Task directions
Which lines in the records below mention the word "button"? Copy each one out.

*** Opening Entries provided ***

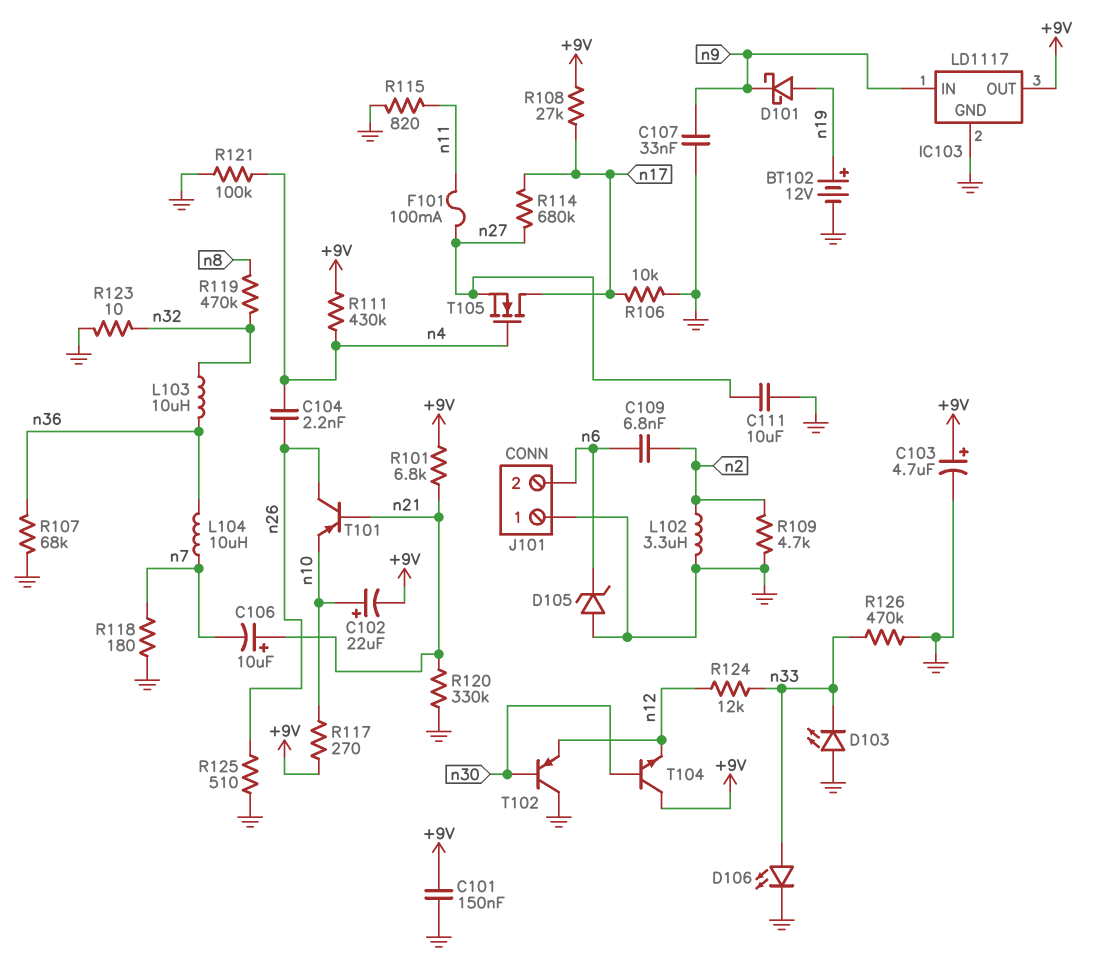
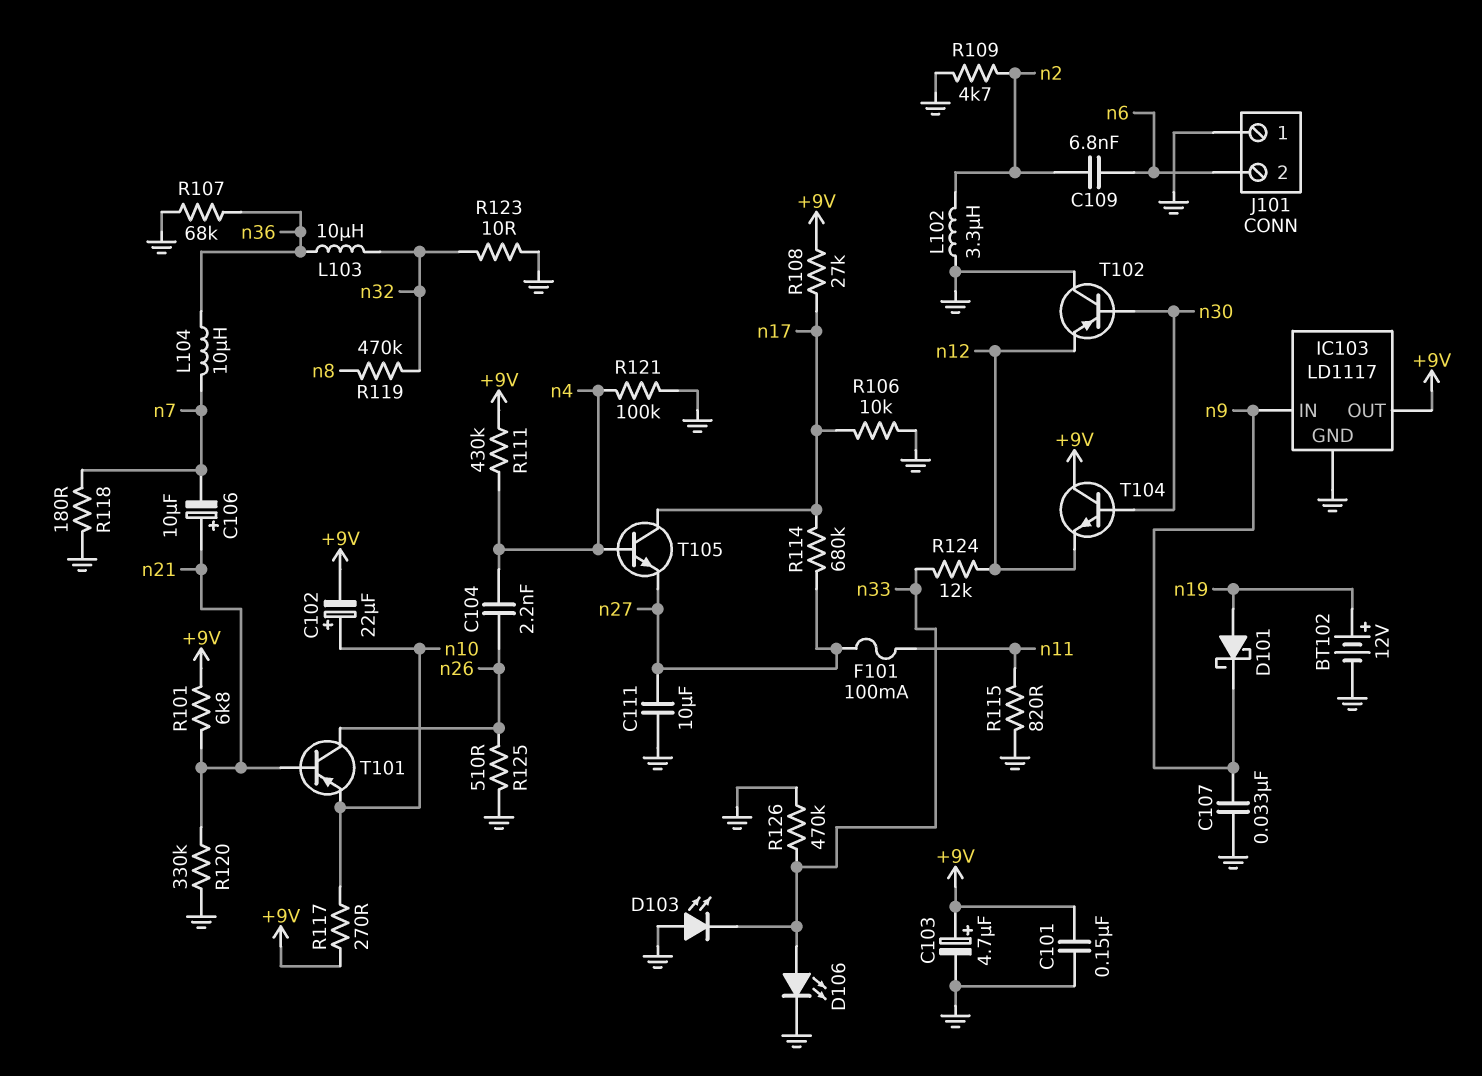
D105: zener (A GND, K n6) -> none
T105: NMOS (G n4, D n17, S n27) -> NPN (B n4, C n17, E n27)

*** Closing Entries provided ***
*** Opening Entries provided ***

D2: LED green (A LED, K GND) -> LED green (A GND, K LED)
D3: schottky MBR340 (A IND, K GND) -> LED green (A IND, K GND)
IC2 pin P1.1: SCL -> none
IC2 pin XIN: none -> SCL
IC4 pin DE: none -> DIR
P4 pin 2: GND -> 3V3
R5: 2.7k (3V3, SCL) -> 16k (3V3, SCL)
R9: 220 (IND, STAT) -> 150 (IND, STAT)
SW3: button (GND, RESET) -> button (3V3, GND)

*** Closing Entries provided ***
*** Opening Entries provided ***

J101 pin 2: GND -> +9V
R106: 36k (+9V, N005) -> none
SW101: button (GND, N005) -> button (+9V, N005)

*** Closing Entries provided ***

Exercise result
SW3: button (GND, RESET) -> button (3V3, GND)
SW101: button (GND, N005) -> button (+9V, N005)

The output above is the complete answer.